* _Record set_:
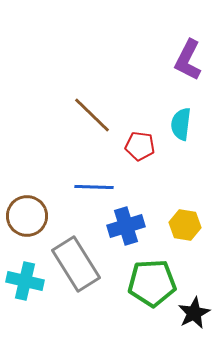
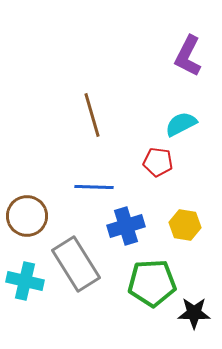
purple L-shape: moved 4 px up
brown line: rotated 30 degrees clockwise
cyan semicircle: rotated 56 degrees clockwise
red pentagon: moved 18 px right, 16 px down
black star: rotated 28 degrees clockwise
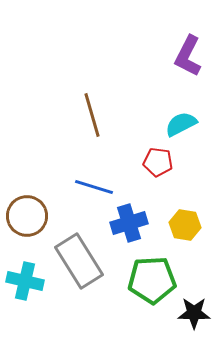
blue line: rotated 15 degrees clockwise
blue cross: moved 3 px right, 3 px up
gray rectangle: moved 3 px right, 3 px up
green pentagon: moved 3 px up
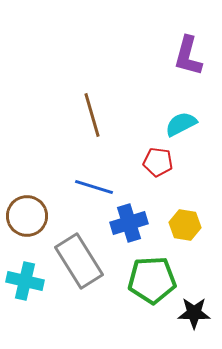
purple L-shape: rotated 12 degrees counterclockwise
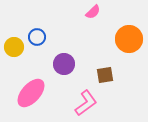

* _To do_: Copy every line of the listing above word for word, leaving out the pictures.

* _Worked solution_:
purple L-shape: moved 4 px up
brown line: rotated 30 degrees clockwise
cyan semicircle: rotated 56 degrees clockwise
red pentagon: moved 18 px right, 16 px down
black star: rotated 28 degrees clockwise
blue line: rotated 15 degrees clockwise
blue cross: moved 3 px right, 3 px up
gray rectangle: moved 3 px right, 3 px up
green pentagon: moved 3 px up
purple L-shape: rotated 12 degrees counterclockwise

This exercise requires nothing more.